Available data ::
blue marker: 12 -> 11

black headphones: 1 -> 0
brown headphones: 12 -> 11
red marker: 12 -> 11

---

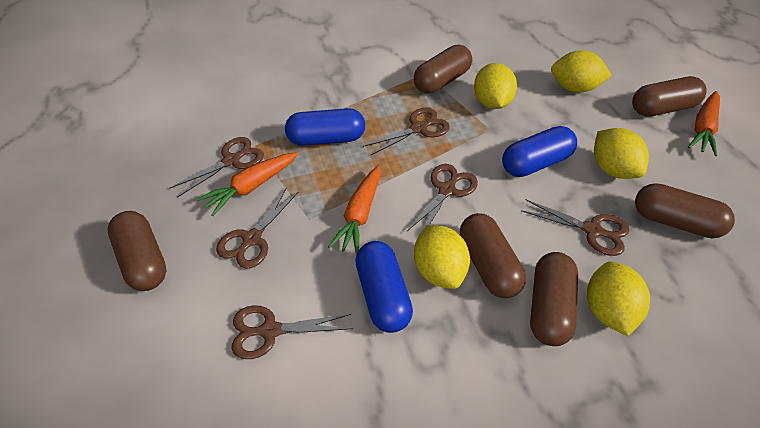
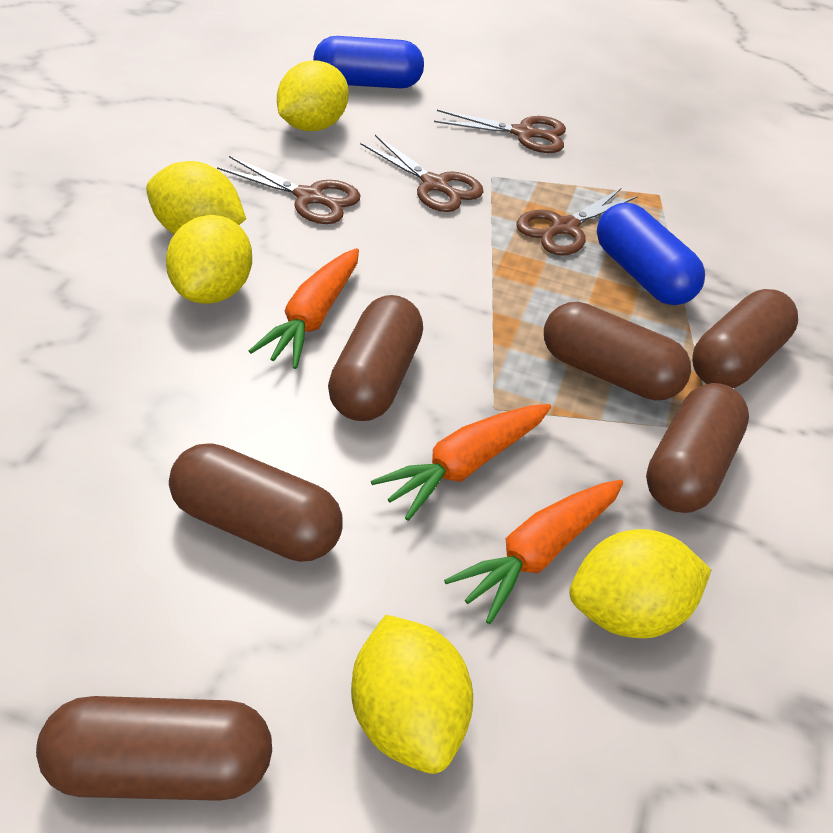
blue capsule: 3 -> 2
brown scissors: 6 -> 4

Exercise requirements :: Check the records above and copy each line that has the string "brown".

Task response ::
brown headphones: 12 -> 11
brown scissors: 6 -> 4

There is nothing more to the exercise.